Begin at the line bearing "IMU pin INT: B7 -> B14". Transcribe it and all subsequent lines of the material below exactly, and nothing more.

## [DATA SUPPLIED]
------------------------------

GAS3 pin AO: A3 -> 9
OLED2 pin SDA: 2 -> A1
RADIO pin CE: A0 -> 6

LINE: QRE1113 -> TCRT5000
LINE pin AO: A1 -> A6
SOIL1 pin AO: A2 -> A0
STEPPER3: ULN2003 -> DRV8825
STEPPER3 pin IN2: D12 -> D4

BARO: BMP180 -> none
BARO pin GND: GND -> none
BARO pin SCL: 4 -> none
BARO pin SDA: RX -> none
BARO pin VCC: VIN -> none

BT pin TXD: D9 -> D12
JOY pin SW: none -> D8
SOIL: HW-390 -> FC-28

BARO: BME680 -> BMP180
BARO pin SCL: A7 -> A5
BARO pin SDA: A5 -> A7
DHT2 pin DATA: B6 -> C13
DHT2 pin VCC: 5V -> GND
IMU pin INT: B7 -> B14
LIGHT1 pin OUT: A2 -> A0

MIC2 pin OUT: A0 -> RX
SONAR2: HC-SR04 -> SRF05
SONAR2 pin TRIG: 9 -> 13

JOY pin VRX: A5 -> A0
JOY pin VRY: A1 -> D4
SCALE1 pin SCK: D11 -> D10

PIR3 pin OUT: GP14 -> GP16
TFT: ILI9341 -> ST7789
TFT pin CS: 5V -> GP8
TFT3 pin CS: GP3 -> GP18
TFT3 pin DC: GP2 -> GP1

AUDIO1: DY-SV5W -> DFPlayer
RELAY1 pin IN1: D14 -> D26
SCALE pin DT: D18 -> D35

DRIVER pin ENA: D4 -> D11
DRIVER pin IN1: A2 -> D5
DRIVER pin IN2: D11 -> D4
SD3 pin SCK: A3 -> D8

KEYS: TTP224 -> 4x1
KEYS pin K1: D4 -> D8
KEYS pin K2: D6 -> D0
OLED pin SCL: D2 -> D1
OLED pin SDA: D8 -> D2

------------------------------

## [RESULT OF THIS TASK]
IMU pin INT: B7 -> B14
LIGHT1 pin OUT: A2 -> A0

MIC2 pin OUT: A0 -> RX
SONAR2: HC-SR04 -> SRF05
SONAR2 pin TRIG: 9 -> 13

JOY pin VRX: A5 -> A0
JOY pin VRY: A1 -> D4
SCALE1 pin SCK: D11 -> D10

PIR3 pin OUT: GP14 -> GP16
TFT: ILI9341 -> ST7789
TFT pin CS: 5V -> GP8
TFT3 pin CS: GP3 -> GP18
TFT3 pin DC: GP2 -> GP1

AUDIO1: DY-SV5W -> DFPlayer
RELAY1 pin IN1: D14 -> D26
SCALE pin DT: D18 -> D35

DRIVER pin ENA: D4 -> D11
DRIVER pin IN1: A2 -> D5
DRIVER pin IN2: D11 -> D4
SD3 pin SCK: A3 -> D8

KEYS: TTP224 -> 4x1
KEYS pin K1: D4 -> D8
KEYS pin K2: D6 -> D0
OLED pin SCL: D2 -> D1
OLED pin SDA: D8 -> D2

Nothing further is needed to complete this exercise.